Look below for the line containing "black cylinder: 1 -> 0"; from there, print each line exactly up to and including the line containing "turquoise padlock: 5 -> 6", and stop.

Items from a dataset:
● ● ● ● ●

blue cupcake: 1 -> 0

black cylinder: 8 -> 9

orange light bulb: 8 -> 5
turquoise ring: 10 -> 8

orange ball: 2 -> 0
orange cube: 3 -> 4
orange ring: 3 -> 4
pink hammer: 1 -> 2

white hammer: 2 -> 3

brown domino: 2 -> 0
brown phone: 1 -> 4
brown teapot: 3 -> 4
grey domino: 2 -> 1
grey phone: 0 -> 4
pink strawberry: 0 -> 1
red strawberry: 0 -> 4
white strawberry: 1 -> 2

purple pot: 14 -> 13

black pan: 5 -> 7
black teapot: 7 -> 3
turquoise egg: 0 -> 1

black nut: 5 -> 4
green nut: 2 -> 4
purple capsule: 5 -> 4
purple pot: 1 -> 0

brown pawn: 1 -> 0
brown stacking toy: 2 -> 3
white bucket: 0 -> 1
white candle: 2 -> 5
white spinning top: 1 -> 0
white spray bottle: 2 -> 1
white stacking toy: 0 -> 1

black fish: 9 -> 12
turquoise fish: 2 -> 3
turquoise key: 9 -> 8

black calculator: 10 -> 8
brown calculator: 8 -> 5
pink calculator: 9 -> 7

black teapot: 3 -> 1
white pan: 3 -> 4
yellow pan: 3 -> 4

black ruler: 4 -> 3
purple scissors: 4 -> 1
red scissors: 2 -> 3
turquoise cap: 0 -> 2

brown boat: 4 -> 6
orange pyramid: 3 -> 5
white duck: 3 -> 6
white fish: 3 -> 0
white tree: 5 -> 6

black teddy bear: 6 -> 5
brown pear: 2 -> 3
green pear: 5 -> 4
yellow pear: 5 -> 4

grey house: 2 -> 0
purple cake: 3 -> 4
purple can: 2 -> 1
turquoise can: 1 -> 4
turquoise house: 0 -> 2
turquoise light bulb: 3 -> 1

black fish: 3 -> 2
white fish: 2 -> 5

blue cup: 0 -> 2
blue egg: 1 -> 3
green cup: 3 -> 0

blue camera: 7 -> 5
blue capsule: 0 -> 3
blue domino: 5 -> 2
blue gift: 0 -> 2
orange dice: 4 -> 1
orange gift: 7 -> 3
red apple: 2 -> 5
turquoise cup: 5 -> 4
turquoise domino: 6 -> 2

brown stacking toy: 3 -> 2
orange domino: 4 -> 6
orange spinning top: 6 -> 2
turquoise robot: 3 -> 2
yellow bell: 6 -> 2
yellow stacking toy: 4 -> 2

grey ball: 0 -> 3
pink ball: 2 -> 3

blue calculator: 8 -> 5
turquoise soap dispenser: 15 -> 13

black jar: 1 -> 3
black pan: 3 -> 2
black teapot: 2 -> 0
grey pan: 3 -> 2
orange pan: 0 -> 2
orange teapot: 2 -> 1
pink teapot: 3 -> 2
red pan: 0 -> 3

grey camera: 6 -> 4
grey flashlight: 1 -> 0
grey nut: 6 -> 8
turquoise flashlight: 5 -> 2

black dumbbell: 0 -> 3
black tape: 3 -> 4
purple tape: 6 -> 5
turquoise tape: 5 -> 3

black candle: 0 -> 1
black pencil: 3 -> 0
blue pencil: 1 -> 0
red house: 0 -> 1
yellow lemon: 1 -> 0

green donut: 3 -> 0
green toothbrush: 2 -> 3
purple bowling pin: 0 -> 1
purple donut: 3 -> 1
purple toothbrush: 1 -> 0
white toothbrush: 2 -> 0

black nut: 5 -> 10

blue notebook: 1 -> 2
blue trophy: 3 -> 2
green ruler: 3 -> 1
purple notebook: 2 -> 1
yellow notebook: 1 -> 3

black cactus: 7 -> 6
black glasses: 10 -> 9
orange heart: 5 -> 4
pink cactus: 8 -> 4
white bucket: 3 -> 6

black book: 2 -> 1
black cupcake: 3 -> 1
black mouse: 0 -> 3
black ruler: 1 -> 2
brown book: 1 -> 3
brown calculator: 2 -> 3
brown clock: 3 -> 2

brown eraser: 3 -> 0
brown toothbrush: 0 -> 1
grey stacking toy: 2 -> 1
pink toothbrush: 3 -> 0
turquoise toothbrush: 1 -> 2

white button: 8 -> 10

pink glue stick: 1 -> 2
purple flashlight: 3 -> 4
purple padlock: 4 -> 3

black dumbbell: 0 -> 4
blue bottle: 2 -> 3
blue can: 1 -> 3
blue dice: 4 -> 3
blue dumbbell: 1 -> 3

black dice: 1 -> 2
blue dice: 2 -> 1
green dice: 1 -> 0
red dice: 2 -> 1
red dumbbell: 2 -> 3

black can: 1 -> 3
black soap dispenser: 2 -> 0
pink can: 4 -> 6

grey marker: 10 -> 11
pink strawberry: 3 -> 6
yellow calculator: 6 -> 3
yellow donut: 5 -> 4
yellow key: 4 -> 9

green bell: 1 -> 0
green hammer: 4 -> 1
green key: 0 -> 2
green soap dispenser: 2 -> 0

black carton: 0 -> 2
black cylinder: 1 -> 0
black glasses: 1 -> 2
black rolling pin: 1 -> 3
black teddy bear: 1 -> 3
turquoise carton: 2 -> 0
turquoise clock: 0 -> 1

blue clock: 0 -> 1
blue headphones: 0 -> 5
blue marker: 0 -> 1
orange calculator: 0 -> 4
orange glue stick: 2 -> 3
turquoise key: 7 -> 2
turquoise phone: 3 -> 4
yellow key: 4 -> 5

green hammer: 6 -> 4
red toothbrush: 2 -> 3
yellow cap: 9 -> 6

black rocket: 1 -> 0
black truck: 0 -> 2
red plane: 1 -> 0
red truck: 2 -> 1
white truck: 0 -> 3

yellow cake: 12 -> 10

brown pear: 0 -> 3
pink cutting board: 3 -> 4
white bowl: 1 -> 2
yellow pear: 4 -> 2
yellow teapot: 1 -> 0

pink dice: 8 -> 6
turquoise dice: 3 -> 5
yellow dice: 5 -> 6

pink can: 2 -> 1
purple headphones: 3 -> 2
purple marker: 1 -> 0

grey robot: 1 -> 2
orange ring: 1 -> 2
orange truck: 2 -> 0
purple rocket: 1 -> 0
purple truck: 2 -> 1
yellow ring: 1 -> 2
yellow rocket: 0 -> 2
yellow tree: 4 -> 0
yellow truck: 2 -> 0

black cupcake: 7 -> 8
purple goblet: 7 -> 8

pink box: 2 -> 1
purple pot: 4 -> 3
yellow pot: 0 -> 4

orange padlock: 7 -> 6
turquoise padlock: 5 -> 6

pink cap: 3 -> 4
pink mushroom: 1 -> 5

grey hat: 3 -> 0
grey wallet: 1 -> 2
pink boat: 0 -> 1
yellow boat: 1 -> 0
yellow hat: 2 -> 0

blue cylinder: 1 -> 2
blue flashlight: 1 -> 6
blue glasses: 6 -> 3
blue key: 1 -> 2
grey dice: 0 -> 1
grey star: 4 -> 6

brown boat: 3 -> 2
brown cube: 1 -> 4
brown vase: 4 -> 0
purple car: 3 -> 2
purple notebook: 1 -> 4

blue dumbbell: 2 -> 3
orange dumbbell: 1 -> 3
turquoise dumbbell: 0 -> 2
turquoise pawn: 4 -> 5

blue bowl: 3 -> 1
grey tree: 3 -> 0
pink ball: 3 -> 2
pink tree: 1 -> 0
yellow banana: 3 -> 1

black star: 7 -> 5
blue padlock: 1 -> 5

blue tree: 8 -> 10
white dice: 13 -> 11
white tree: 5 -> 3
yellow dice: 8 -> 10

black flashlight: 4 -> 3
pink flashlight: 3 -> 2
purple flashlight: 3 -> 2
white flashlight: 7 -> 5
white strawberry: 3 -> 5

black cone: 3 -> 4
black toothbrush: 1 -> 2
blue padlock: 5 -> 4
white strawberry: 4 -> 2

● ● ● ● ●

Expected answer:
black cylinder: 1 -> 0
black glasses: 1 -> 2
black rolling pin: 1 -> 3
black teddy bear: 1 -> 3
turquoise carton: 2 -> 0
turquoise clock: 0 -> 1

blue clock: 0 -> 1
blue headphones: 0 -> 5
blue marker: 0 -> 1
orange calculator: 0 -> 4
orange glue stick: 2 -> 3
turquoise key: 7 -> 2
turquoise phone: 3 -> 4
yellow key: 4 -> 5

green hammer: 6 -> 4
red toothbrush: 2 -> 3
yellow cap: 9 -> 6

black rocket: 1 -> 0
black truck: 0 -> 2
red plane: 1 -> 0
red truck: 2 -> 1
white truck: 0 -> 3

yellow cake: 12 -> 10

brown pear: 0 -> 3
pink cutting board: 3 -> 4
white bowl: 1 -> 2
yellow pear: 4 -> 2
yellow teapot: 1 -> 0

pink dice: 8 -> 6
turquoise dice: 3 -> 5
yellow dice: 5 -> 6

pink can: 2 -> 1
purple headphones: 3 -> 2
purple marker: 1 -> 0

grey robot: 1 -> 2
orange ring: 1 -> 2
orange truck: 2 -> 0
purple rocket: 1 -> 0
purple truck: 2 -> 1
yellow ring: 1 -> 2
yellow rocket: 0 -> 2
yellow tree: 4 -> 0
yellow truck: 2 -> 0

black cupcake: 7 -> 8
purple goblet: 7 -> 8

pink box: 2 -> 1
purple pot: 4 -> 3
yellow pot: 0 -> 4

orange padlock: 7 -> 6
turquoise padlock: 5 -> 6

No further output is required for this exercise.